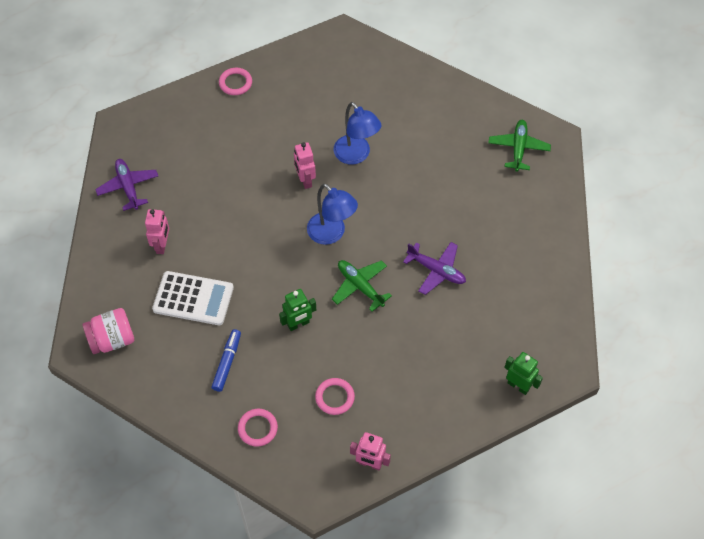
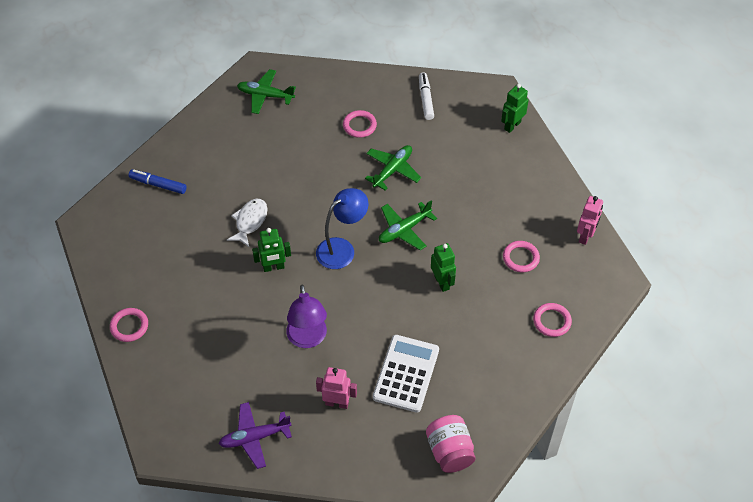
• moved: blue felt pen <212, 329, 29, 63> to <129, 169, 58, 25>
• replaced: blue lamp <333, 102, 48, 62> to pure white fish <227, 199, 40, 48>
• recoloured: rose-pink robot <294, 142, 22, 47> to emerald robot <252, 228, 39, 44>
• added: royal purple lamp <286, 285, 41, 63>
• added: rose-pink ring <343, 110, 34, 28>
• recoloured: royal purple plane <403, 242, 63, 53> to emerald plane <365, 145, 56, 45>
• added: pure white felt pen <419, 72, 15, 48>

------------

* [What you should do] Begin at the line containing "285, 41, 63>" and reproduce every line through the last one in the records above, exactly.

* [Answer to the exercise]
• added: royal purple lamp <286, 285, 41, 63>
• added: rose-pink ring <343, 110, 34, 28>
• recoloured: royal purple plane <403, 242, 63, 53> to emerald plane <365, 145, 56, 45>
• added: pure white felt pen <419, 72, 15, 48>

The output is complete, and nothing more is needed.